» **Your objective**: In the material below, find the line containing "camera: 65 degrees left, 0 degrees up" and the line containing "(401, 258) = (232, 322): none -> blue cup", then reproduce exactly both of them and every line between, and nothing else.

» **Records provided**:
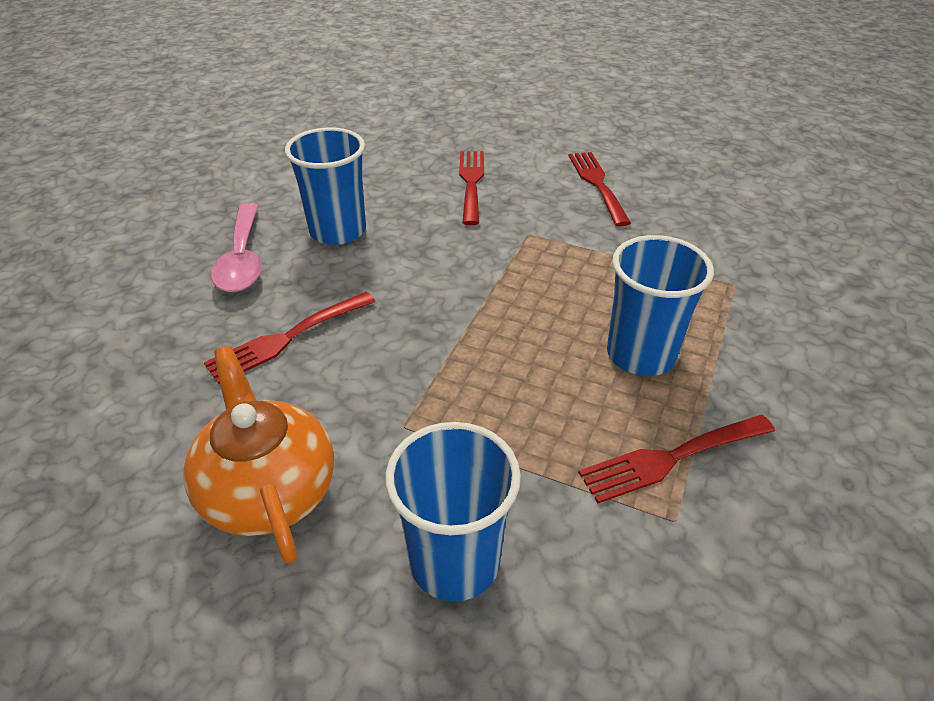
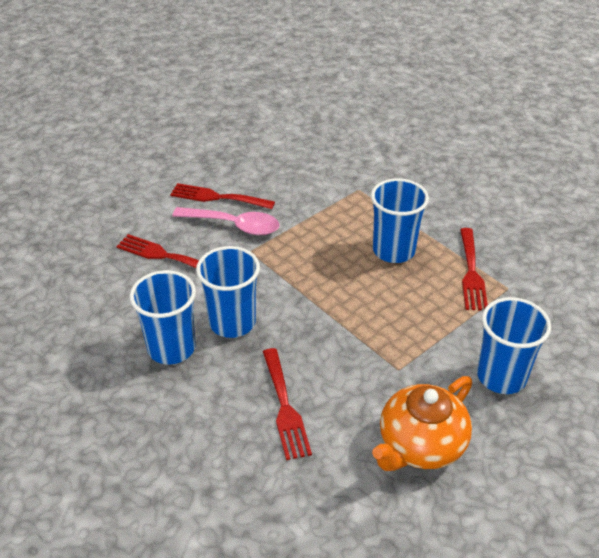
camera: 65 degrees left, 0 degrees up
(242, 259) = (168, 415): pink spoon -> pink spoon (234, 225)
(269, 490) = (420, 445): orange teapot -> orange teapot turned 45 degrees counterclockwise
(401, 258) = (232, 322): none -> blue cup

* * *

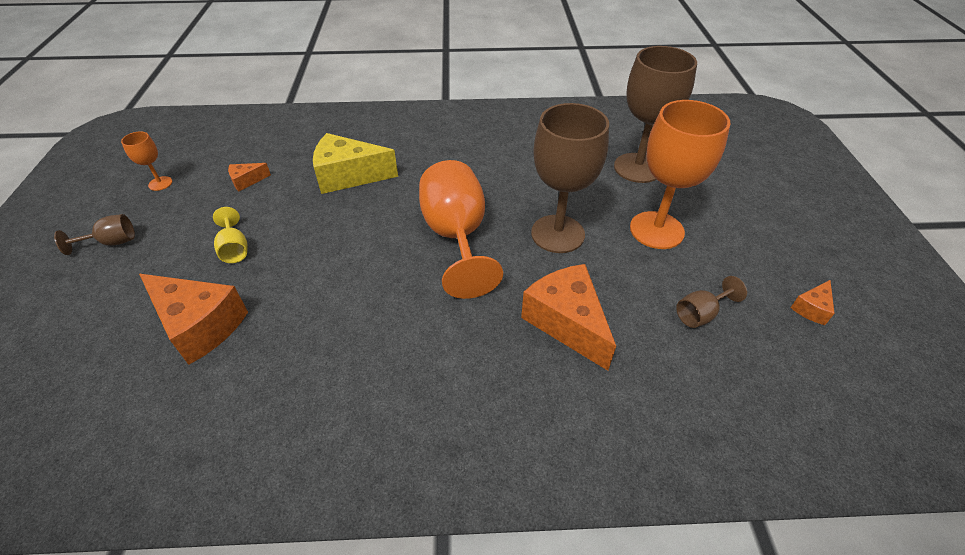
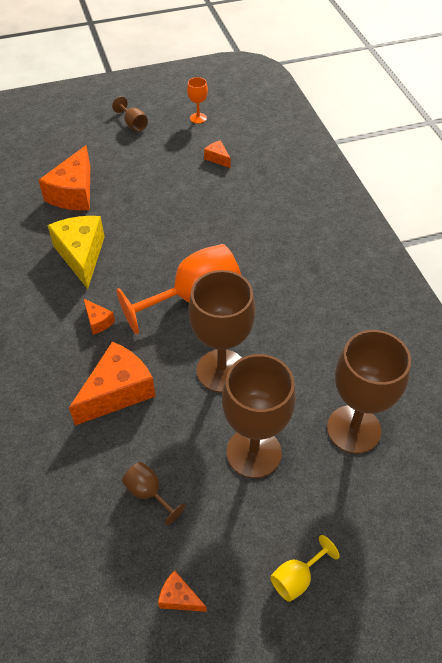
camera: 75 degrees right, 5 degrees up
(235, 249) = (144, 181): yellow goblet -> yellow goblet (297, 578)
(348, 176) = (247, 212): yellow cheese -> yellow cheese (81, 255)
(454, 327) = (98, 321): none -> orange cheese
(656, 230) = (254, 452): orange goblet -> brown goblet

» **Worked solution**:
camera: 65 degrees left, 0 degrees up
(242, 259) = (168, 415): pink spoon -> pink spoon (234, 225)
(269, 490) = (420, 445): orange teapot -> orange teapot turned 45 degrees counterclockwise
(401, 258) = (232, 322): none -> blue cup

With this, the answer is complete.